What the task requires: Write out the material below again, line for line, without any images.
Data provided Block Start
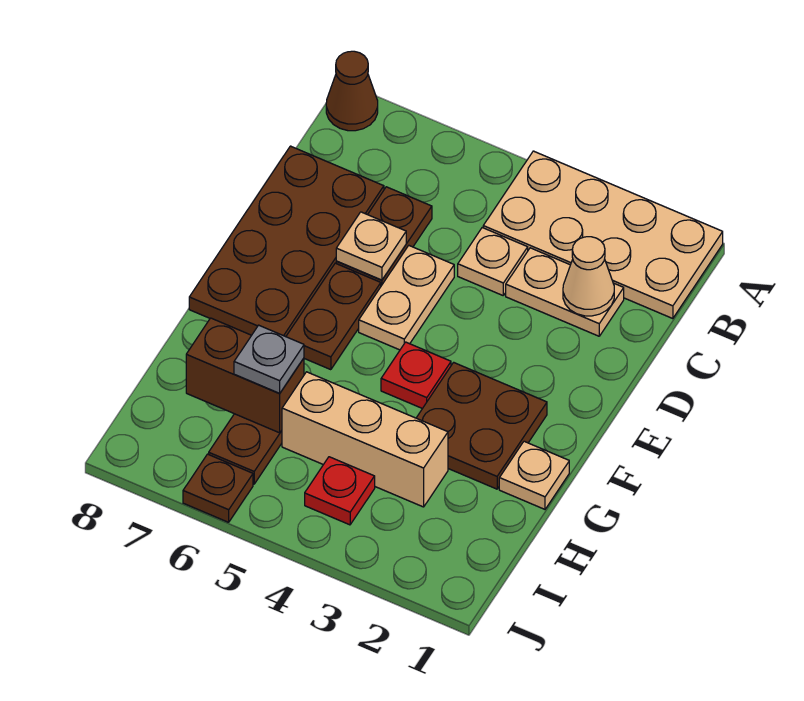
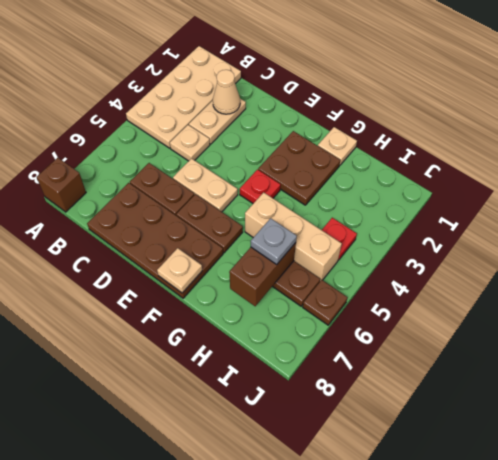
brown cone A8 level 1 -> brown brick A8 level 1
tan plate D6 level 2 -> tan plate F8 level 2
tan brick H3:H5 level 1 -> tan brick G5:I5 level 1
Data provided Block End
Task response:
brown cone A8 level 1 -> brown brick A8 level 1
tan plate D6 level 2 -> tan plate F8 level 2
tan brick H3:H5 level 1 -> tan brick G5:I5 level 1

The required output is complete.